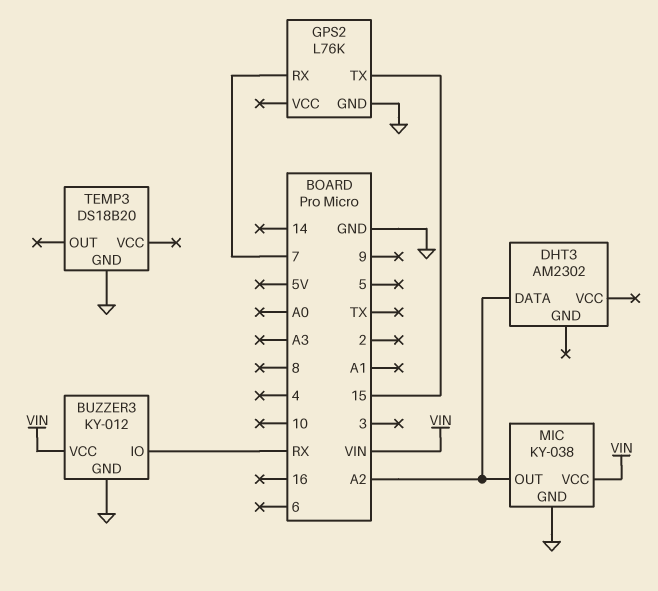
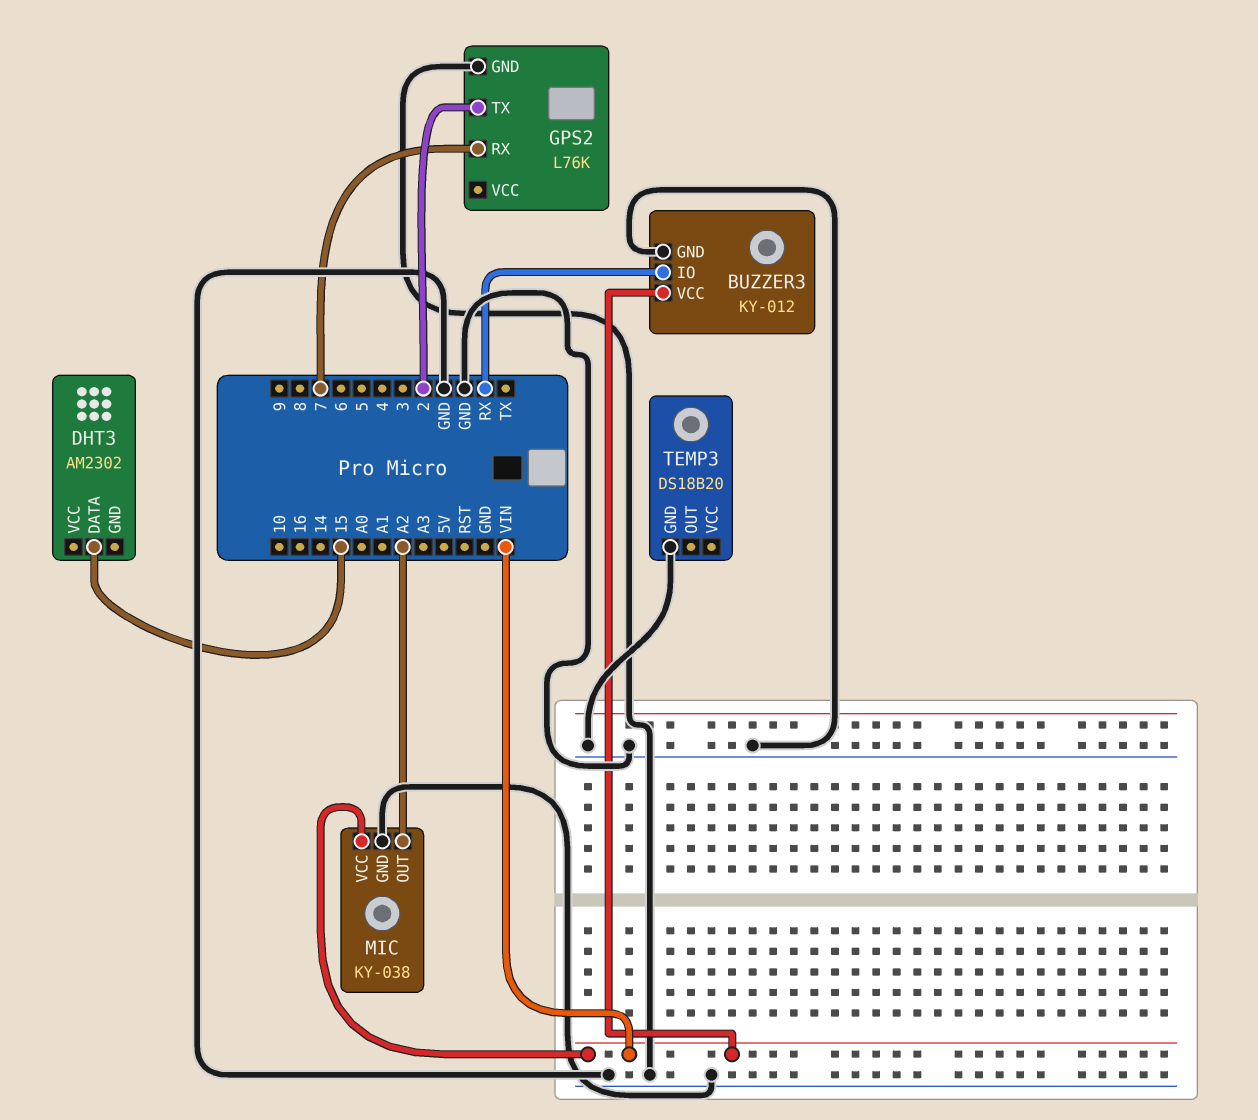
DHT3 pin DATA: A2 -> 15
GPS2 pin TX: 15 -> 2

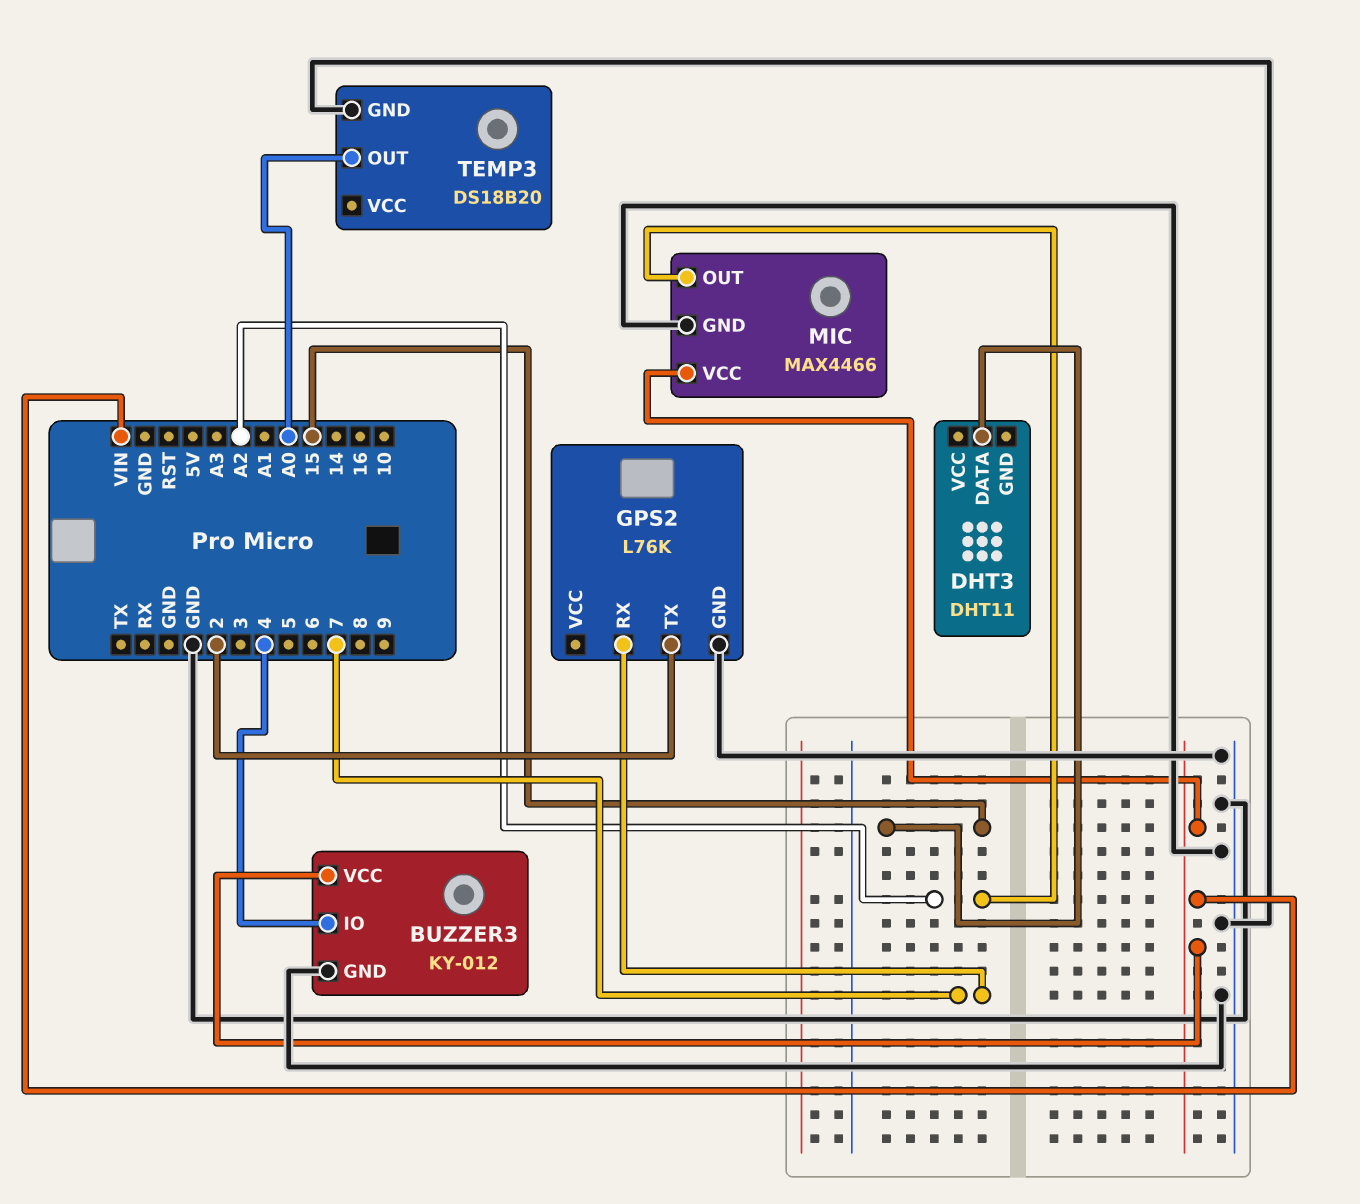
BUZZER3 pin IO: RX -> 4
DHT3: AM2302 -> DHT11
MIC: KY-038 -> MAX4466
TEMP3 pin OUT: none -> A0

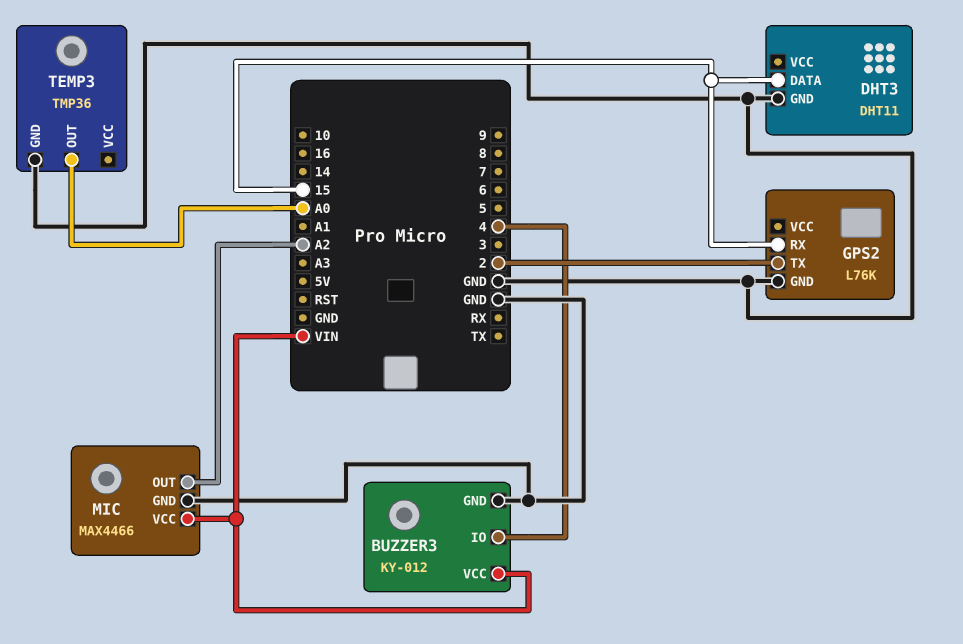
DHT3 pin GND: none -> GND
GPS2 pin RX: 7 -> 15
TEMP3: DS18B20 -> TMP36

YOUR OBJECTIVE
Print the records above word for word, omitting any picture they contain.

WRITTEN REPLY
DHT3 pin DATA: A2 -> 15
GPS2 pin TX: 15 -> 2

BUZZER3 pin IO: RX -> 4
DHT3: AM2302 -> DHT11
MIC: KY-038 -> MAX4466
TEMP3 pin OUT: none -> A0

DHT3 pin GND: none -> GND
GPS2 pin RX: 7 -> 15
TEMP3: DS18B20 -> TMP36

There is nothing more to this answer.